Object state change records
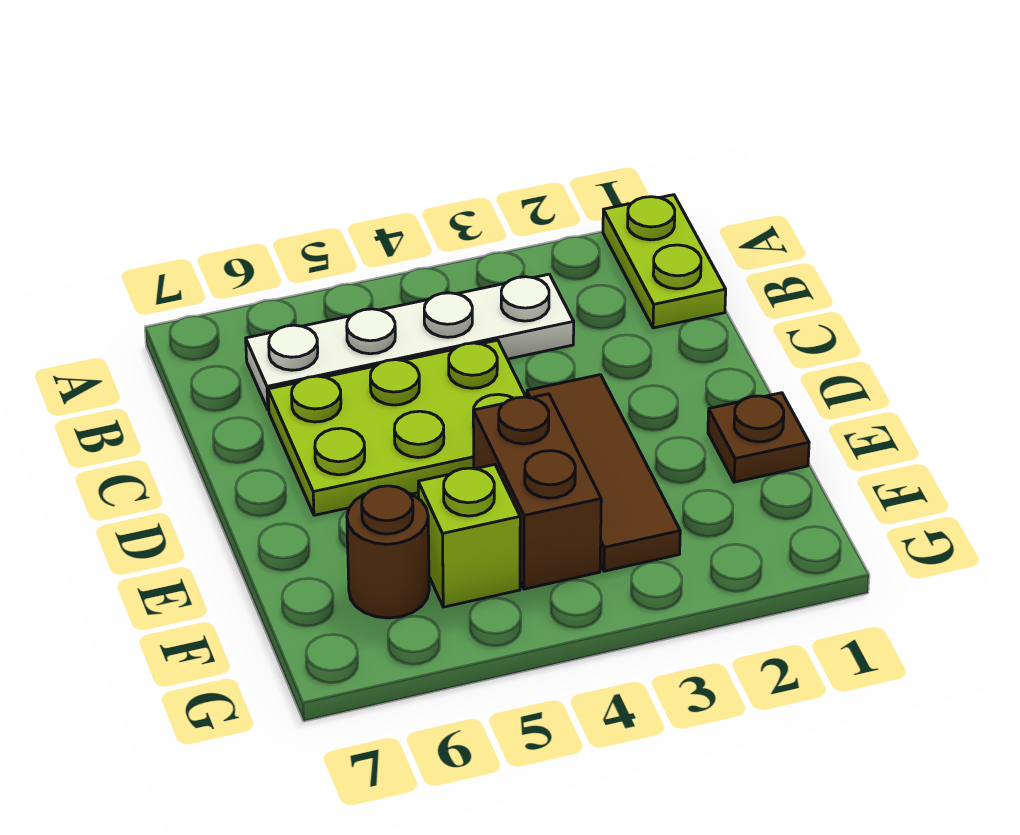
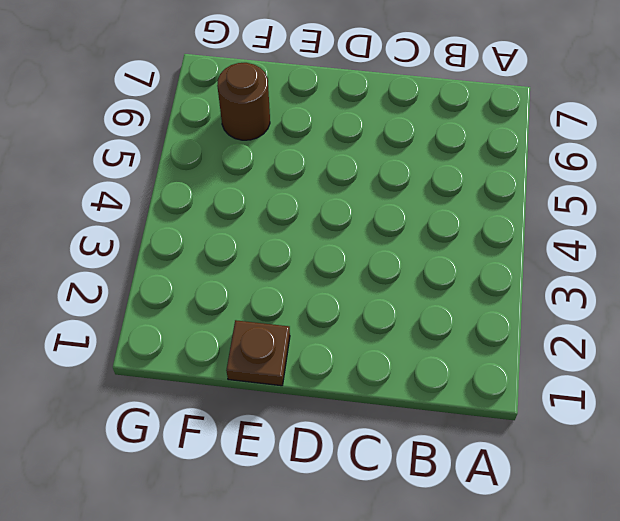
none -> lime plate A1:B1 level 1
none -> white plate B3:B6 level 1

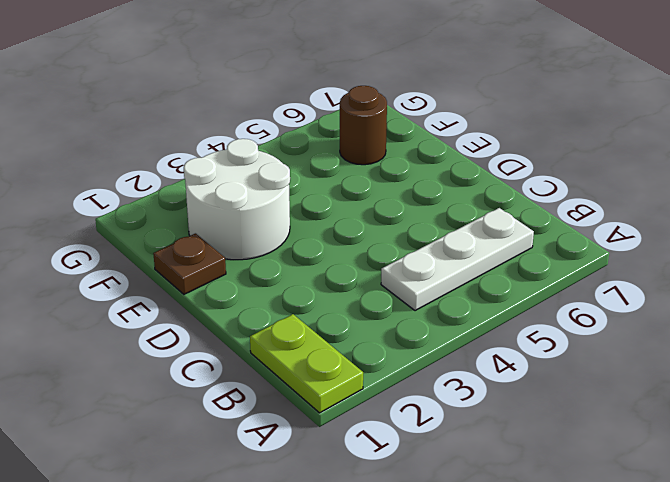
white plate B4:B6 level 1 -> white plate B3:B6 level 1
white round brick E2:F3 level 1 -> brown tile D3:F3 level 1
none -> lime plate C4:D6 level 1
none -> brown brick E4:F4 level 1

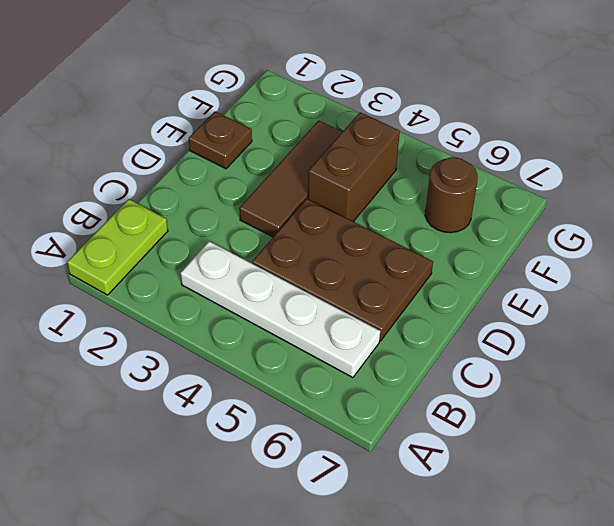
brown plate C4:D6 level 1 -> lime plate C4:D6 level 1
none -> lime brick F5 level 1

Exercise directions
Each line of the entries above that includes the string "white" should be copied out.

Worked solution
none -> white plate B3:B6 level 1
white plate B4:B6 level 1 -> white plate B3:B6 level 1
white round brick E2:F3 level 1 -> brown tile D3:F3 level 1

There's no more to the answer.